Your response should be the complete set of records, reproduced exactly.

Excerpts from a dataset
▶

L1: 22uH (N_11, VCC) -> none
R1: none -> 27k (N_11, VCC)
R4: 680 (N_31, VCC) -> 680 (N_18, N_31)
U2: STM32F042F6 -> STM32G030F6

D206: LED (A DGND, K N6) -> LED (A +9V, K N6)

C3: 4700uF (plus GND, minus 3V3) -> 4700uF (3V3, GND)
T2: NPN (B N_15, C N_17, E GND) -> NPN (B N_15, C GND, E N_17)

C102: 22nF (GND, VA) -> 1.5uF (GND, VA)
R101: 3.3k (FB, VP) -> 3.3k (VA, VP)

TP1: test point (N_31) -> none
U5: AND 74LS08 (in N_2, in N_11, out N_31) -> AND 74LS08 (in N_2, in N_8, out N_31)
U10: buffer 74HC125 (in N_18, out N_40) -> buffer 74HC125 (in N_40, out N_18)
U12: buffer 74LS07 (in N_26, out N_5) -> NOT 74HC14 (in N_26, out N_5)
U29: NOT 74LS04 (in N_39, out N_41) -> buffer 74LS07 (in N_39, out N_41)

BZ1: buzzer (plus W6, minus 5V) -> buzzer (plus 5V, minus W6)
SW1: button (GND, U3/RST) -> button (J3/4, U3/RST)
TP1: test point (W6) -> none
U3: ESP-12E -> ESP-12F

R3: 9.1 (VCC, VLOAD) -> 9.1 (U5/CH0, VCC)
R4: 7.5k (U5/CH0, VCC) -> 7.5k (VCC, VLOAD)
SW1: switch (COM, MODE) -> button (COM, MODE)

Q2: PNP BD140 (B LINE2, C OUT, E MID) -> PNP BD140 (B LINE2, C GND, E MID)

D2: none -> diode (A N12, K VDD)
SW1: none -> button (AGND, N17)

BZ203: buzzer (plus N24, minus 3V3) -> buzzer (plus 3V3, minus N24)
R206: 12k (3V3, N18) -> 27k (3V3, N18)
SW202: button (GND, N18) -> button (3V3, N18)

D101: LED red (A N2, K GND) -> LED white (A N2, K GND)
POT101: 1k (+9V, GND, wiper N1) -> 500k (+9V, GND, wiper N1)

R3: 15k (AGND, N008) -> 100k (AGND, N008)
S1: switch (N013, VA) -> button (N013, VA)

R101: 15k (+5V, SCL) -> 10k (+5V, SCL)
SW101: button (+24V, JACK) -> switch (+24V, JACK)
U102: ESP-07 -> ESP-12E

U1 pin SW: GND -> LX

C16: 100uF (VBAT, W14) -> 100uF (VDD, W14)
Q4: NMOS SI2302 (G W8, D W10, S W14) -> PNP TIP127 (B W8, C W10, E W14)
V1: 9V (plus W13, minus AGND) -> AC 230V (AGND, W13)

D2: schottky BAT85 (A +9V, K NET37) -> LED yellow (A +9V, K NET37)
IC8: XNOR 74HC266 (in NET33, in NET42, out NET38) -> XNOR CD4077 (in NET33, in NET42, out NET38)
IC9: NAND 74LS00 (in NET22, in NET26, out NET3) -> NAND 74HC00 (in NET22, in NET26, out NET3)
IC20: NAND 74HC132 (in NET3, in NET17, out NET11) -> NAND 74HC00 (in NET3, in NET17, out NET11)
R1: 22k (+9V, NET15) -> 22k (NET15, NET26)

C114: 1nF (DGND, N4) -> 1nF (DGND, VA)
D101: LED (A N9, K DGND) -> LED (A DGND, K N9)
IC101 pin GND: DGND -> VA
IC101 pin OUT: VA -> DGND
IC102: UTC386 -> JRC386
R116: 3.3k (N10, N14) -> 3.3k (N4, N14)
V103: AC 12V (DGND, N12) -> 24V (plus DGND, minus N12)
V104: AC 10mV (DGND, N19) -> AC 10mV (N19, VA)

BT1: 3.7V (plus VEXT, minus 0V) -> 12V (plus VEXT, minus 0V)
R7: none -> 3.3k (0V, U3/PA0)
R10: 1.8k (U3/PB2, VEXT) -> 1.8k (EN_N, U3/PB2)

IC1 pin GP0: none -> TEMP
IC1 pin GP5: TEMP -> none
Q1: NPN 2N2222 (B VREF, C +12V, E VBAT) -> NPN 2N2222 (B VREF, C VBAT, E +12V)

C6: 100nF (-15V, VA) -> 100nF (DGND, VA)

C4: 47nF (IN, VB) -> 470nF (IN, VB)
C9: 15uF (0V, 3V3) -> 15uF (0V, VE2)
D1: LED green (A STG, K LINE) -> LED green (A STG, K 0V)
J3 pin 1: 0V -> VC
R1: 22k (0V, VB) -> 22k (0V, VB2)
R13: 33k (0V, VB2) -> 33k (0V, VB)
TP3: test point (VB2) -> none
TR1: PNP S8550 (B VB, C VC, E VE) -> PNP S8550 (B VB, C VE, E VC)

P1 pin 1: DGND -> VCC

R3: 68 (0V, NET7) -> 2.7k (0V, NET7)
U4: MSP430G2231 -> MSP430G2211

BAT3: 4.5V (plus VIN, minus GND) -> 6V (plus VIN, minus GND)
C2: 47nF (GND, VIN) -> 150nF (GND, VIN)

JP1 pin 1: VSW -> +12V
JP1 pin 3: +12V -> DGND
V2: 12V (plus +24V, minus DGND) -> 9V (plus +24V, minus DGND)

◀

EXERCISE OUTPUT:
L1: 22uH (N_11, VCC) -> none
R1: none -> 27k (N_11, VCC)
R4: 680 (N_31, VCC) -> 680 (N_18, N_31)
U2: STM32F042F6 -> STM32G030F6

D206: LED (A DGND, K N6) -> LED (A +9V, K N6)

C3: 4700uF (plus GND, minus 3V3) -> 4700uF (3V3, GND)
T2: NPN (B N_15, C N_17, E GND) -> NPN (B N_15, C GND, E N_17)

C102: 22nF (GND, VA) -> 1.5uF (GND, VA)
R101: 3.3k (FB, VP) -> 3.3k (VA, VP)

TP1: test point (N_31) -> none
U5: AND 74LS08 (in N_2, in N_11, out N_31) -> AND 74LS08 (in N_2, in N_8, out N_31)
U10: buffer 74HC125 (in N_18, out N_40) -> buffer 74HC125 (in N_40, out N_18)
U12: buffer 74LS07 (in N_26, out N_5) -> NOT 74HC14 (in N_26, out N_5)
U29: NOT 74LS04 (in N_39, out N_41) -> buffer 74LS07 (in N_39, out N_41)

BZ1: buzzer (plus W6, minus 5V) -> buzzer (plus 5V, minus W6)
SW1: button (GND, U3/RST) -> button (J3/4, U3/RST)
TP1: test point (W6) -> none
U3: ESP-12E -> ESP-12F

R3: 9.1 (VCC, VLOAD) -> 9.1 (U5/CH0, VCC)
R4: 7.5k (U5/CH0, VCC) -> 7.5k (VCC, VLOAD)
SW1: switch (COM, MODE) -> button (COM, MODE)

Q2: PNP BD140 (B LINE2, C OUT, E MID) -> PNP BD140 (B LINE2, C GND, E MID)

D2: none -> diode (A N12, K VDD)
SW1: none -> button (AGND, N17)

BZ203: buzzer (plus N24, minus 3V3) -> buzzer (plus 3V3, minus N24)
R206: 12k (3V3, N18) -> 27k (3V3, N18)
SW202: button (GND, N18) -> button (3V3, N18)

D101: LED red (A N2, K GND) -> LED white (A N2, K GND)
POT101: 1k (+9V, GND, wiper N1) -> 500k (+9V, GND, wiper N1)

R3: 15k (AGND, N008) -> 100k (AGND, N008)
S1: switch (N013, VA) -> button (N013, VA)

R101: 15k (+5V, SCL) -> 10k (+5V, SCL)
SW101: button (+24V, JACK) -> switch (+24V, JACK)
U102: ESP-07 -> ESP-12E

U1 pin SW: GND -> LX

C16: 100uF (VBAT, W14) -> 100uF (VDD, W14)
Q4: NMOS SI2302 (G W8, D W10, S W14) -> PNP TIP127 (B W8, C W10, E W14)
V1: 9V (plus W13, minus AGND) -> AC 230V (AGND, W13)

D2: schottky BAT85 (A +9V, K NET37) -> LED yellow (A +9V, K NET37)
IC8: XNOR 74HC266 (in NET33, in NET42, out NET38) -> XNOR CD4077 (in NET33, in NET42, out NET38)
IC9: NAND 74LS00 (in NET22, in NET26, out NET3) -> NAND 74HC00 (in NET22, in NET26, out NET3)
IC20: NAND 74HC132 (in NET3, in NET17, out NET11) -> NAND 74HC00 (in NET3, in NET17, out NET11)
R1: 22k (+9V, NET15) -> 22k (NET15, NET26)

C114: 1nF (DGND, N4) -> 1nF (DGND, VA)
D101: LED (A N9, K DGND) -> LED (A DGND, K N9)
IC101 pin GND: DGND -> VA
IC101 pin OUT: VA -> DGND
IC102: UTC386 -> JRC386
R116: 3.3k (N10, N14) -> 3.3k (N4, N14)
V103: AC 12V (DGND, N12) -> 24V (plus DGND, minus N12)
V104: AC 10mV (DGND, N19) -> AC 10mV (N19, VA)

BT1: 3.7V (plus VEXT, minus 0V) -> 12V (plus VEXT, minus 0V)
R7: none -> 3.3k (0V, U3/PA0)
R10: 1.8k (U3/PB2, VEXT) -> 1.8k (EN_N, U3/PB2)

IC1 pin GP0: none -> TEMP
IC1 pin GP5: TEMP -> none
Q1: NPN 2N2222 (B VREF, C +12V, E VBAT) -> NPN 2N2222 (B VREF, C VBAT, E +12V)

C6: 100nF (-15V, VA) -> 100nF (DGND, VA)

C4: 47nF (IN, VB) -> 470nF (IN, VB)
C9: 15uF (0V, 3V3) -> 15uF (0V, VE2)
D1: LED green (A STG, K LINE) -> LED green (A STG, K 0V)
J3 pin 1: 0V -> VC
R1: 22k (0V, VB) -> 22k (0V, VB2)
R13: 33k (0V, VB2) -> 33k (0V, VB)
TP3: test point (VB2) -> none
TR1: PNP S8550 (B VB, C VC, E VE) -> PNP S8550 (B VB, C VE, E VC)

P1 pin 1: DGND -> VCC

R3: 68 (0V, NET7) -> 2.7k (0V, NET7)
U4: MSP430G2231 -> MSP430G2211

BAT3: 4.5V (plus VIN, minus GND) -> 6V (plus VIN, minus GND)
C2: 47nF (GND, VIN) -> 150nF (GND, VIN)

JP1 pin 1: VSW -> +12V
JP1 pin 3: +12V -> DGND
V2: 12V (plus +24V, minus DGND) -> 9V (plus +24V, minus DGND)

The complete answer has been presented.